Action item. Set every line of the data down again exactly, and keep the pictures out.

** Opening Source material block **

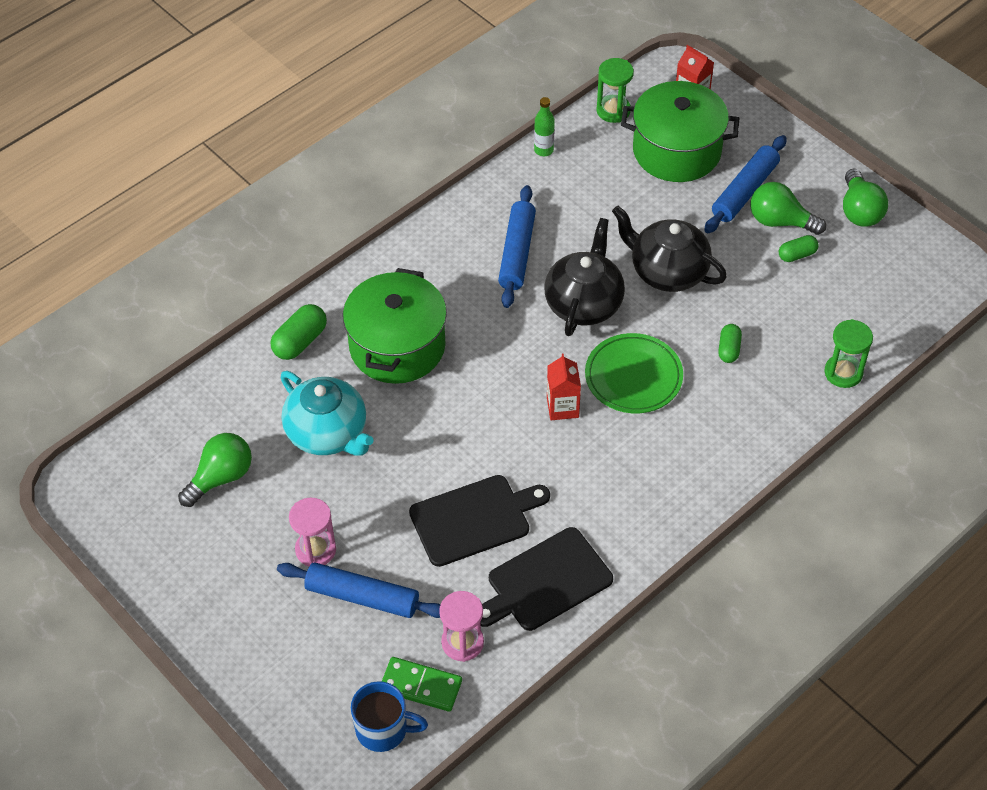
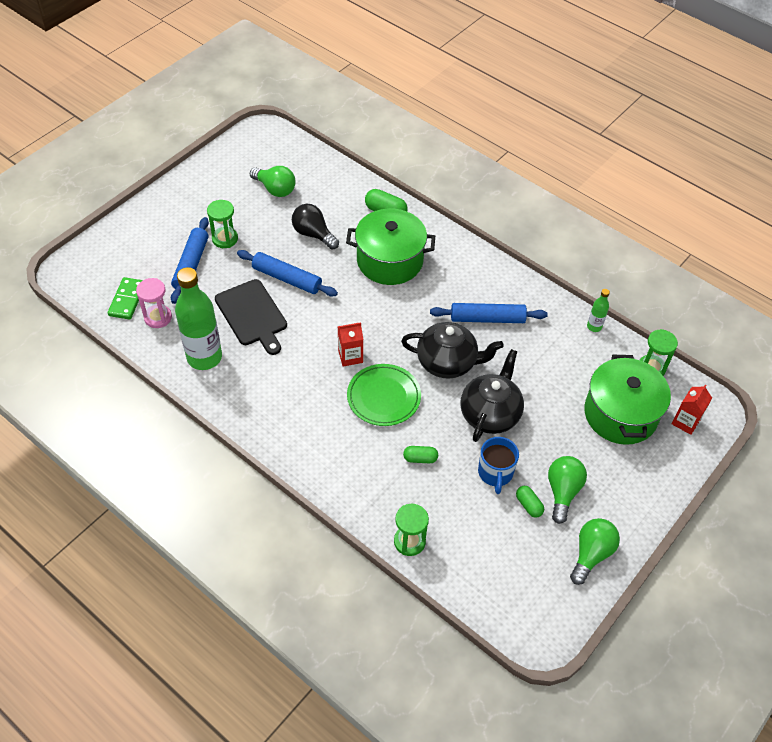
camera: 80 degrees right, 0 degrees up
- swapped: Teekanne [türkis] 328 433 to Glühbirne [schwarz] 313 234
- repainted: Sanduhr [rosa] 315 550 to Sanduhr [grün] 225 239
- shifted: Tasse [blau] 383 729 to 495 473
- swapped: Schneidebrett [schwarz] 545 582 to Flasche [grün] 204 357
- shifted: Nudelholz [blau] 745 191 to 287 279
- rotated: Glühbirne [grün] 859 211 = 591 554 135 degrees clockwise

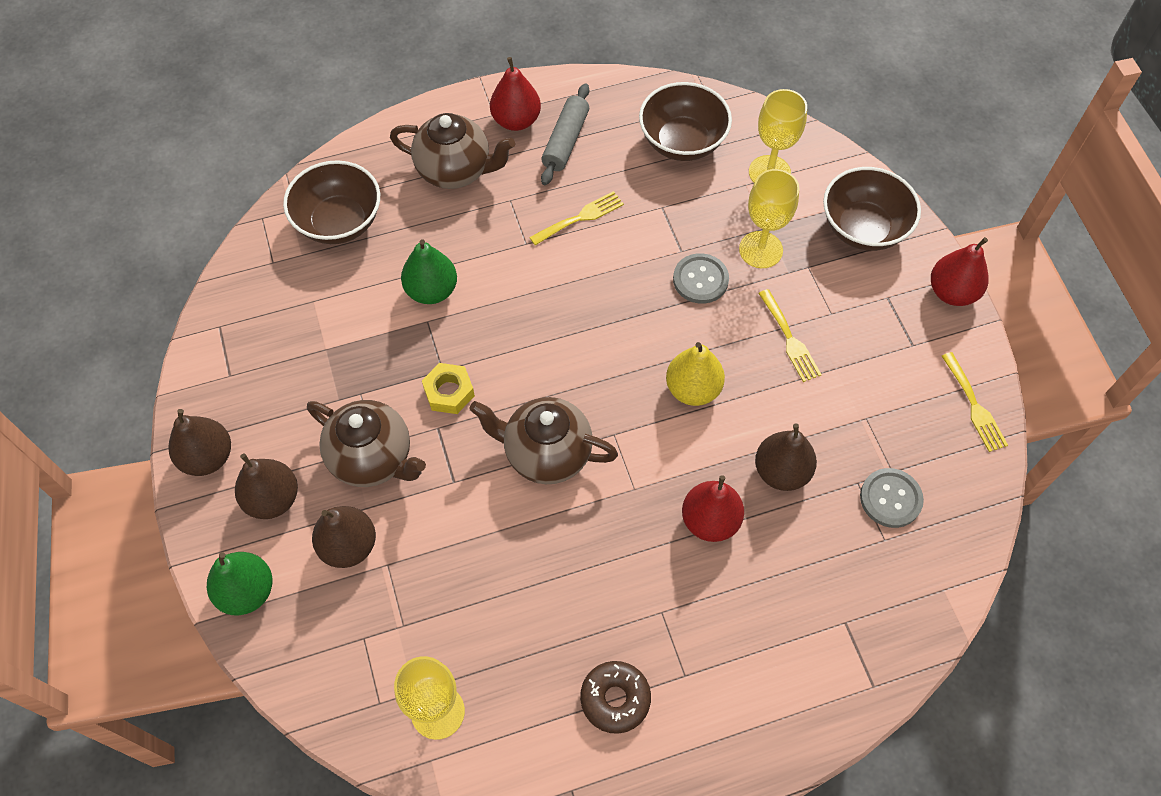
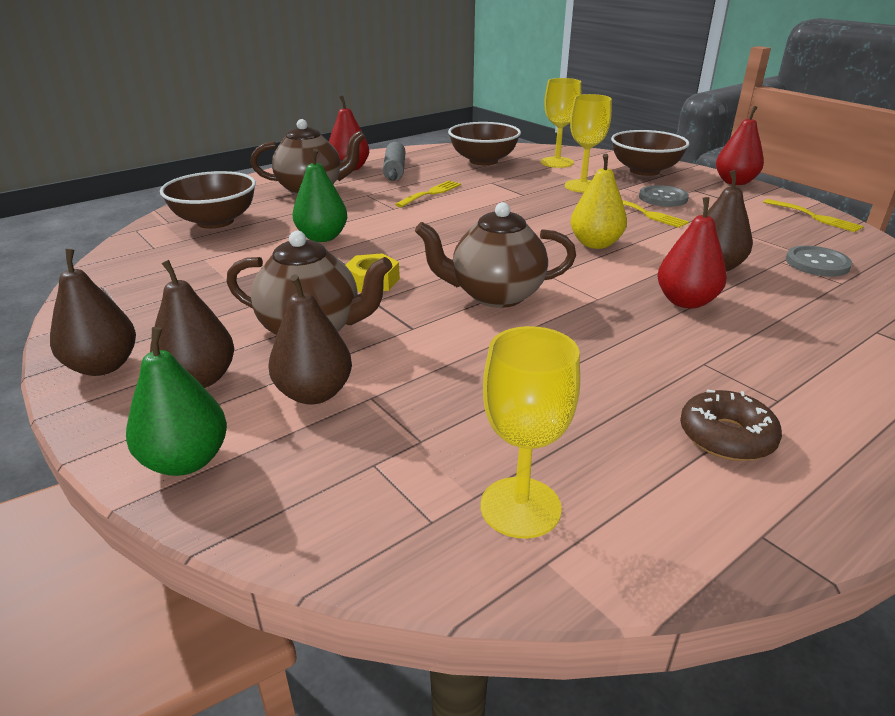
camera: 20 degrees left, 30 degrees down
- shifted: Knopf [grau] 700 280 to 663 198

** Closing Source material block **

Final answer.
camera: 80 degrees right, 0 degrees up
- swapped: Teekanne [türkis] 328 433 to Glühbirne [schwarz] 313 234
- repainted: Sanduhr [rosa] 315 550 to Sanduhr [grün] 225 239
- shifted: Tasse [blau] 383 729 to 495 473
- swapped: Schneidebrett [schwarz] 545 582 to Flasche [grün] 204 357
- shifted: Nudelholz [blau] 745 191 to 287 279
- rotated: Glühbirne [grün] 859 211 = 591 554 135 degrees clockwise

camera: 20 degrees left, 30 degrees down
- shifted: Knopf [grau] 700 280 to 663 198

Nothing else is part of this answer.